- _Task objective_
Wherever "black" appears in a line of the listing, that line should be returned.

- _Data segment_
====

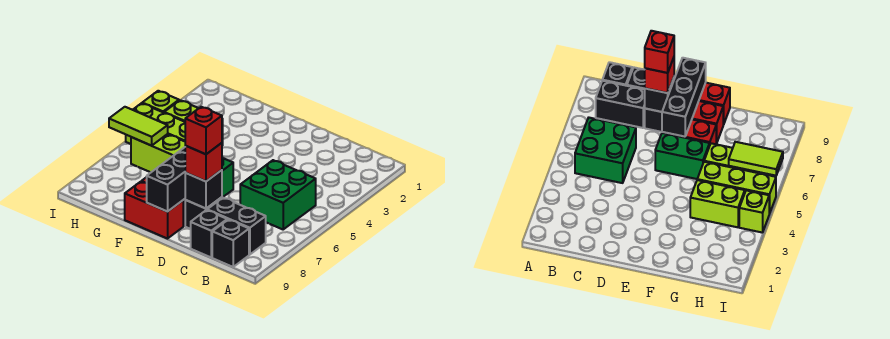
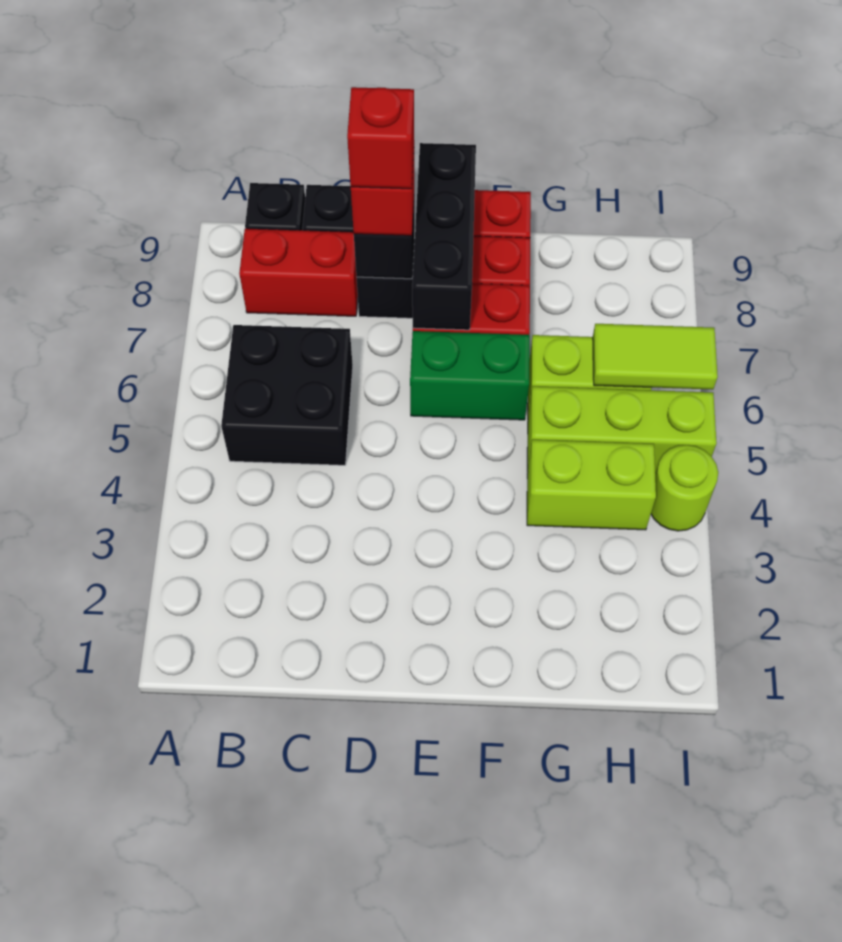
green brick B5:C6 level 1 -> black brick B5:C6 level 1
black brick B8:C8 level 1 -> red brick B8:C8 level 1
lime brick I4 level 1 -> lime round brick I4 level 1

====

- _Output of the exercise_
green brick B5:C6 level 1 -> black brick B5:C6 level 1
black brick B8:C8 level 1 -> red brick B8:C8 level 1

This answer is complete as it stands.